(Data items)
····················

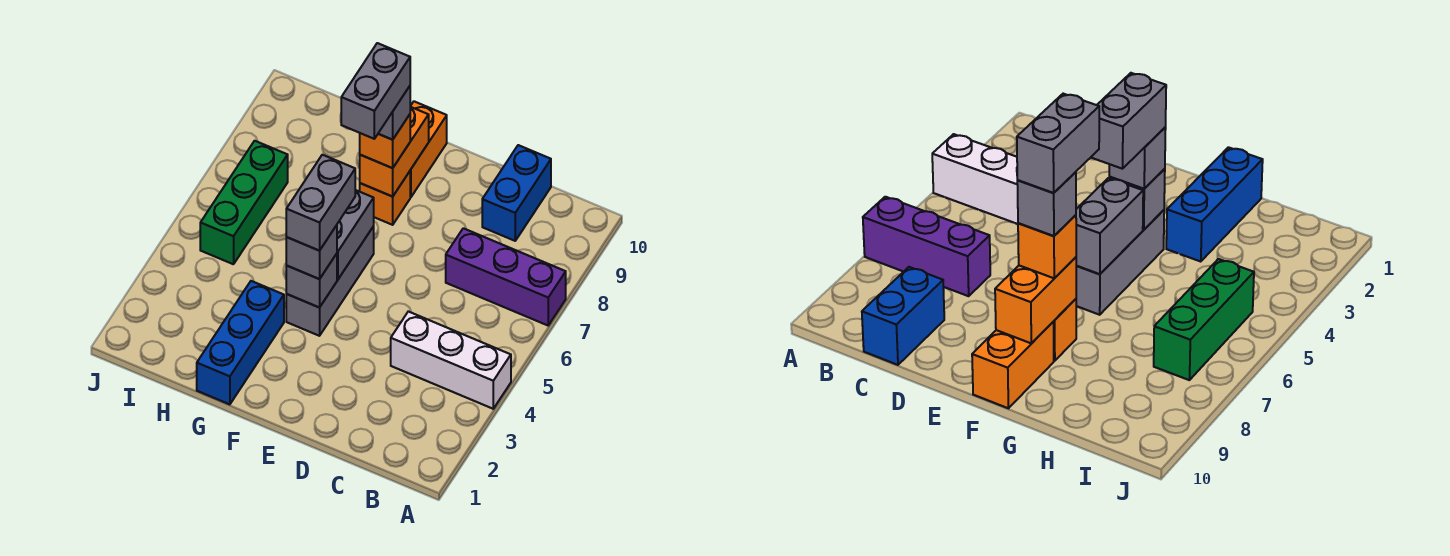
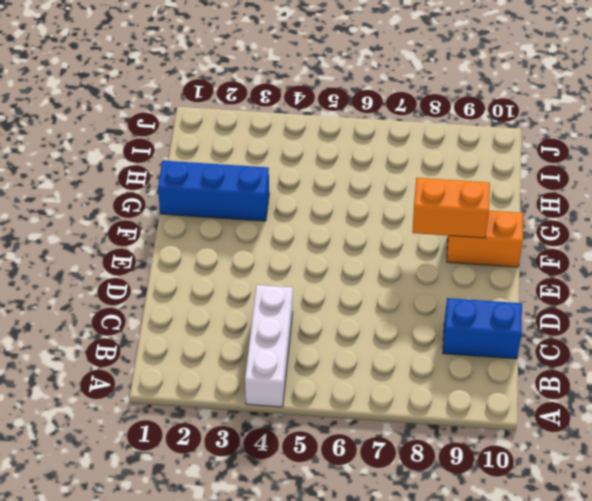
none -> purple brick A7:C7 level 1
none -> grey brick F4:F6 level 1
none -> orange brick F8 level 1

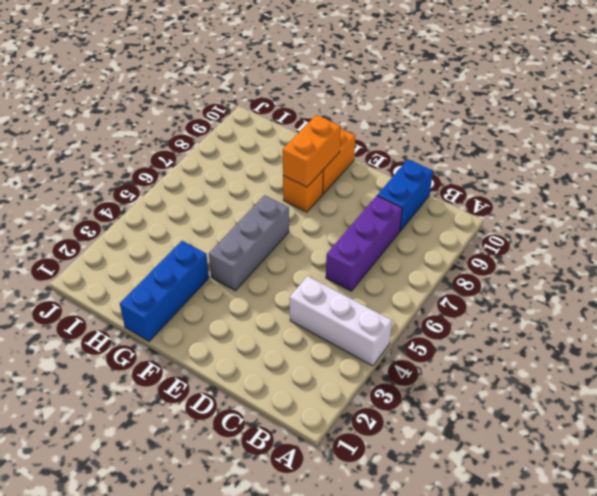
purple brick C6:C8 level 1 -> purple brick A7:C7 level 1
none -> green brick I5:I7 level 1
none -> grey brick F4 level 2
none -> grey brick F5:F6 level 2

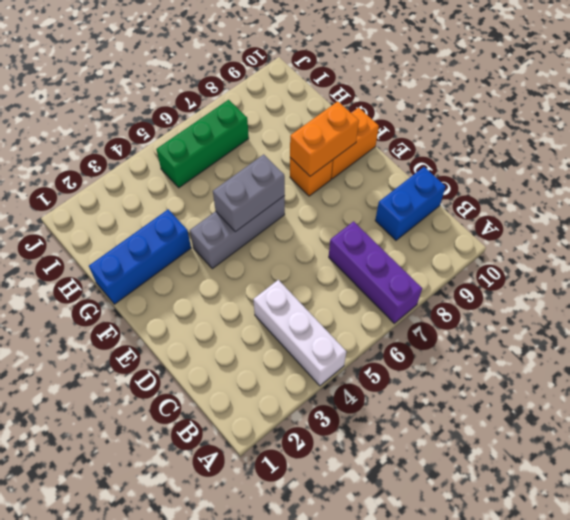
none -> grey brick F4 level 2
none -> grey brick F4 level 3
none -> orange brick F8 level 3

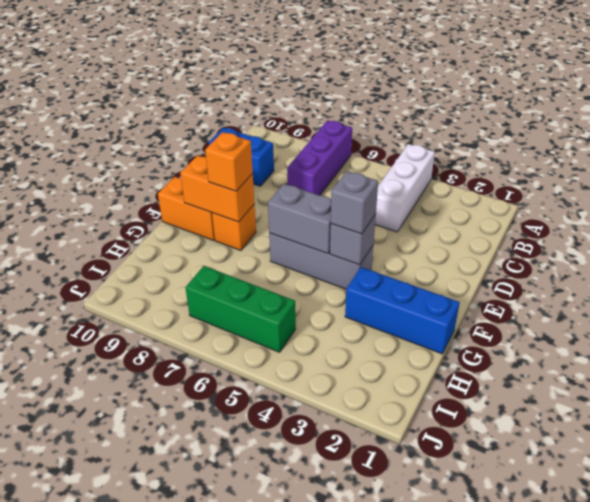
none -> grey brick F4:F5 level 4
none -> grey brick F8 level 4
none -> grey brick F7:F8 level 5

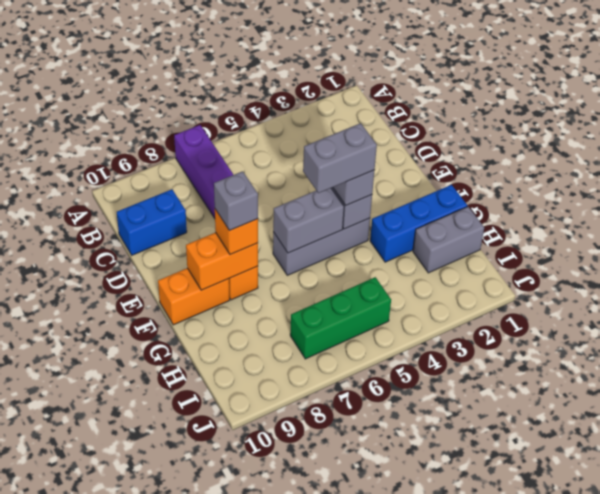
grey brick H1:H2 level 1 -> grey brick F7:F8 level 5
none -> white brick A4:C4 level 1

····················

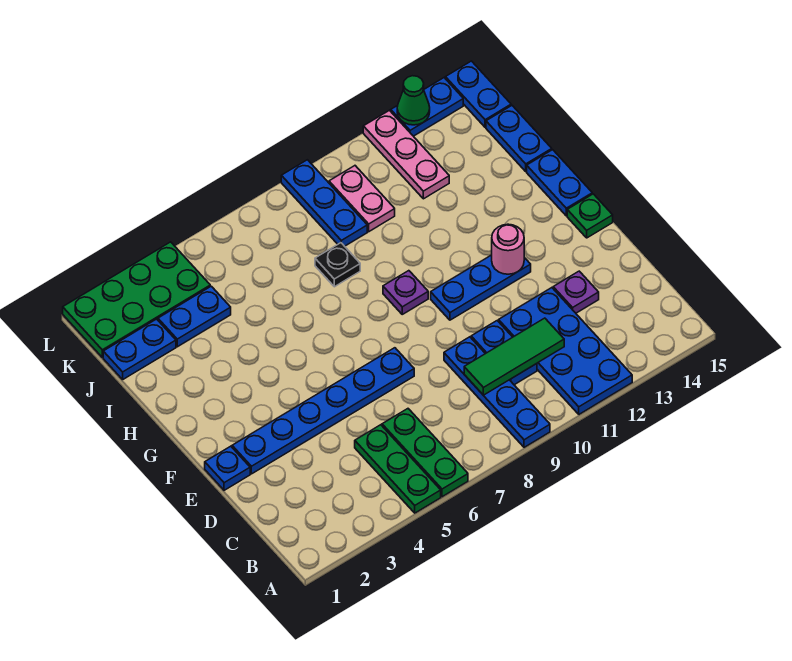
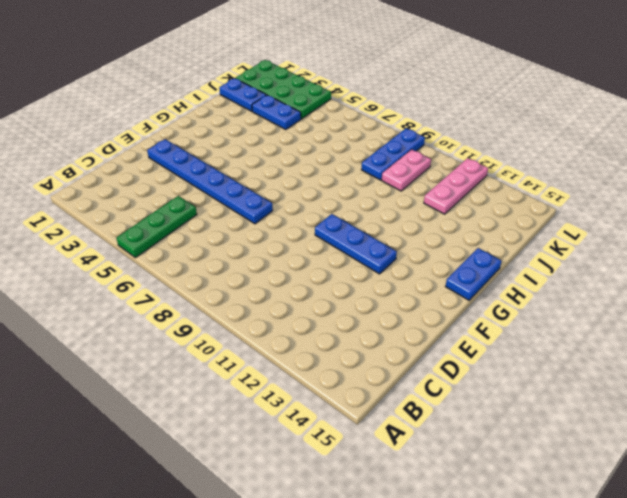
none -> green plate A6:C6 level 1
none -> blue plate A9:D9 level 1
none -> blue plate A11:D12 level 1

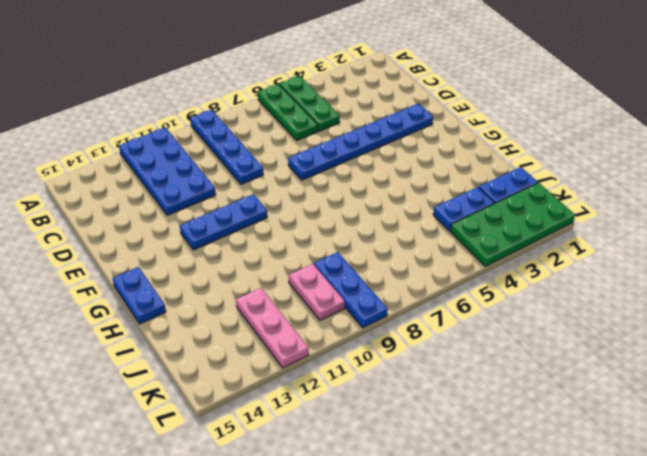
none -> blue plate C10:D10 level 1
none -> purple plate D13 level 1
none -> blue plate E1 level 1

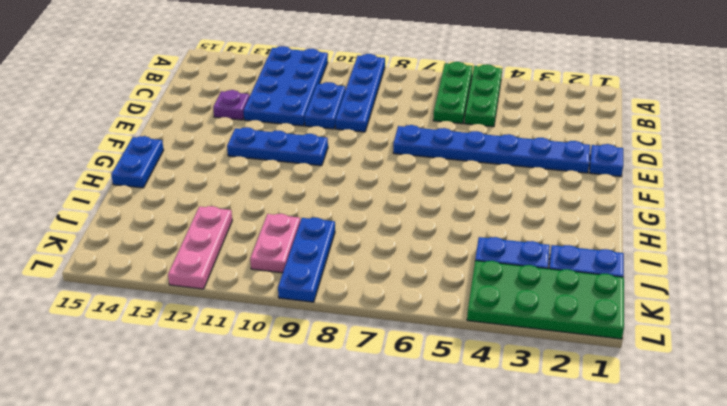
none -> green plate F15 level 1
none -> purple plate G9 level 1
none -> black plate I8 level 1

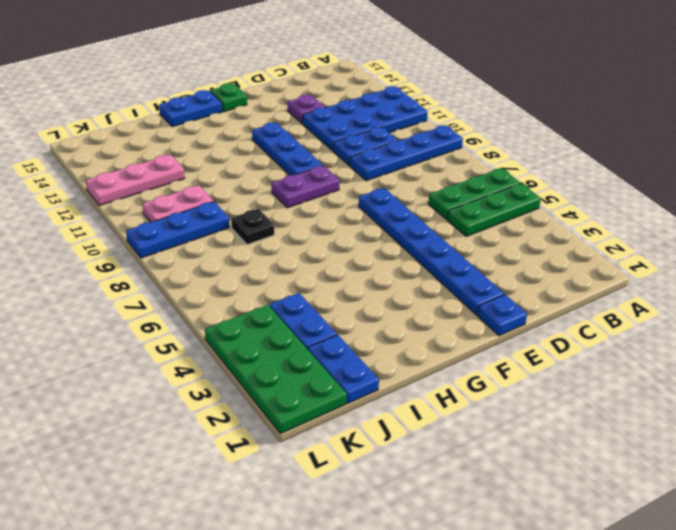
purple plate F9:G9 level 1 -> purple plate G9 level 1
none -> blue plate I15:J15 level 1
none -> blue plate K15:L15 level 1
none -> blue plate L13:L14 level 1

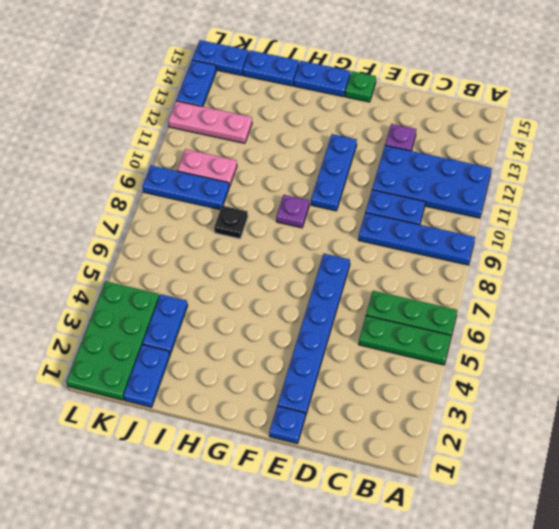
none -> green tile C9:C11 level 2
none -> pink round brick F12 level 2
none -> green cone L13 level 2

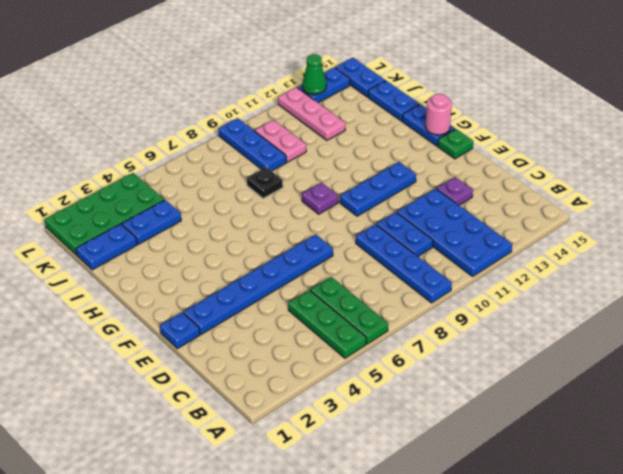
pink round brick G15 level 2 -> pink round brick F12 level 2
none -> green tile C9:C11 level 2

····················

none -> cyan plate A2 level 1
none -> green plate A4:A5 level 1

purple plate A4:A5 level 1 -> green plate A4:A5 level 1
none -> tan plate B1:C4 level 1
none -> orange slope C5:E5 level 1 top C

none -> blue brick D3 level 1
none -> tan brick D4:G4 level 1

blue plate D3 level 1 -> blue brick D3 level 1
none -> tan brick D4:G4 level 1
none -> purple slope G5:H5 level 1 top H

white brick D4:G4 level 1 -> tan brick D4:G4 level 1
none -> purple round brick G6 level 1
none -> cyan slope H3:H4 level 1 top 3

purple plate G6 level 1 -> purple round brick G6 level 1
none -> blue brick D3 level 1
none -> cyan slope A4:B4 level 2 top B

····················

▶ _Exercise description_
Which lines in the records above include the word "white"? Copy them out.

▶ _Result of this exercise_
none -> white brick A4:C4 level 1
white brick D4:G4 level 1 -> tan brick D4:G4 level 1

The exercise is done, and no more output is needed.